Task data ::
────
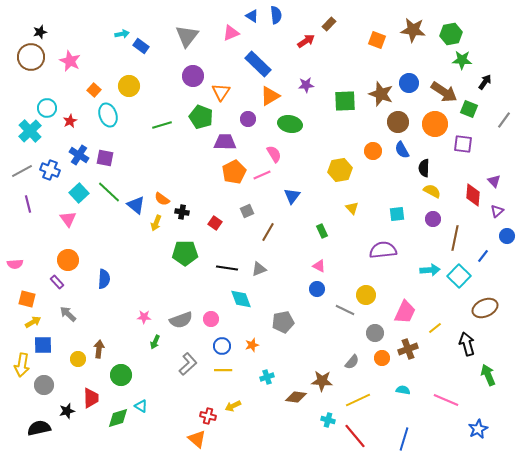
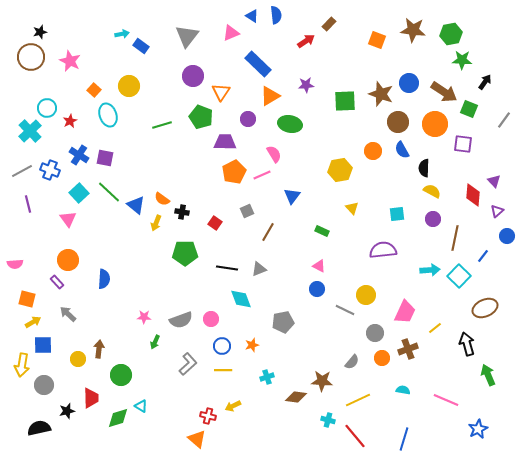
green rectangle at (322, 231): rotated 40 degrees counterclockwise
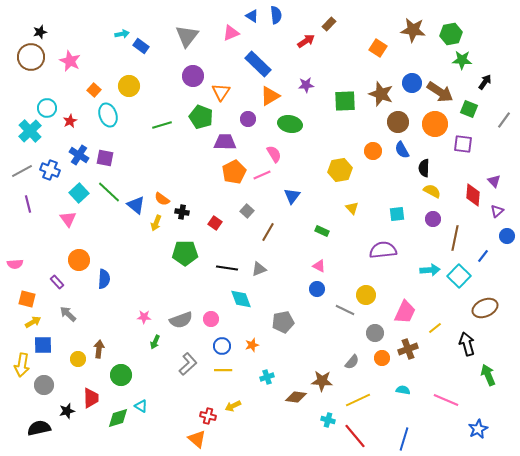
orange square at (377, 40): moved 1 px right, 8 px down; rotated 12 degrees clockwise
blue circle at (409, 83): moved 3 px right
brown arrow at (444, 92): moved 4 px left
gray square at (247, 211): rotated 24 degrees counterclockwise
orange circle at (68, 260): moved 11 px right
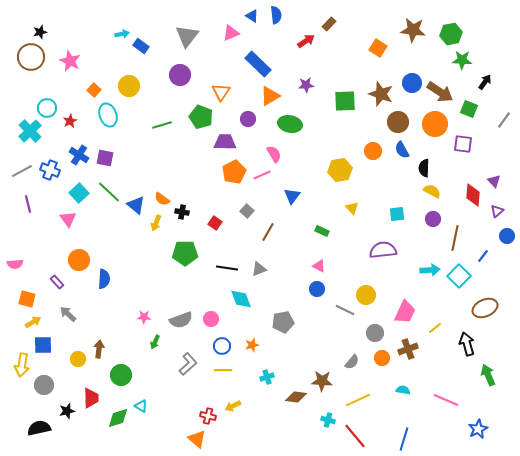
purple circle at (193, 76): moved 13 px left, 1 px up
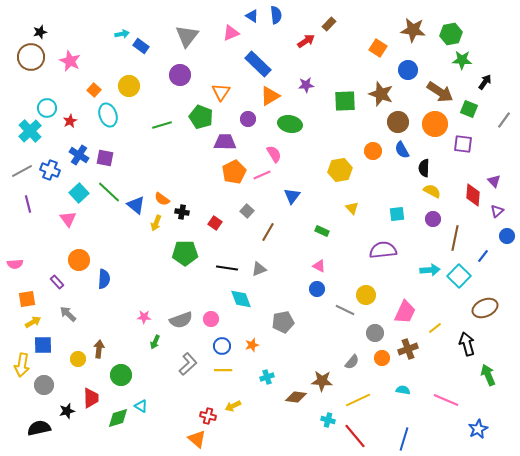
blue circle at (412, 83): moved 4 px left, 13 px up
orange square at (27, 299): rotated 24 degrees counterclockwise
────
What is expected :: Reproduce every line of the data above verbatim, leaving out the pictures.

Solution to this exercise ::
green rectangle at (322, 231): rotated 40 degrees counterclockwise
orange square at (377, 40): moved 1 px right, 8 px down; rotated 12 degrees clockwise
blue circle at (409, 83): moved 3 px right
brown arrow at (444, 92): moved 4 px left
gray square at (247, 211): rotated 24 degrees counterclockwise
orange circle at (68, 260): moved 11 px right
purple circle at (193, 76): moved 13 px left, 1 px up
blue circle at (412, 83): moved 4 px left, 13 px up
orange square at (27, 299): rotated 24 degrees counterclockwise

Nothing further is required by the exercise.